- _REQUIRED ACTION_: Give again, word for word, each line below starting at the one that contains "(147, 84) = (127, 224): black" and ending at the one that contains "(494, 218) = (543, 186): green".

- _INPUT RECORDS_:
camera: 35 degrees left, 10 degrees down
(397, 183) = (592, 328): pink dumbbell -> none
---
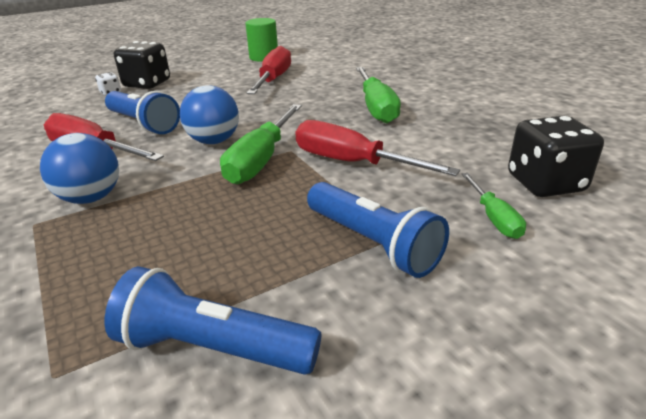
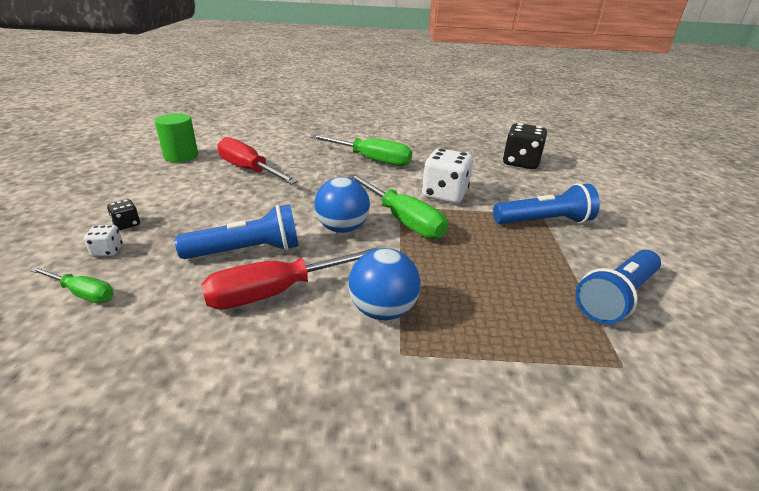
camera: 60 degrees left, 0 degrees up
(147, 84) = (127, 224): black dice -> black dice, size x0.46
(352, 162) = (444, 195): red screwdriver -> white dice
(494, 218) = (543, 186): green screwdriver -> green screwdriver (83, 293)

- _ANSWER SPACE_:
(147, 84) = (127, 224): black dice -> black dice, size x0.46
(352, 162) = (444, 195): red screwdriver -> white dice
(494, 218) = (543, 186): green screwdriver -> green screwdriver (83, 293)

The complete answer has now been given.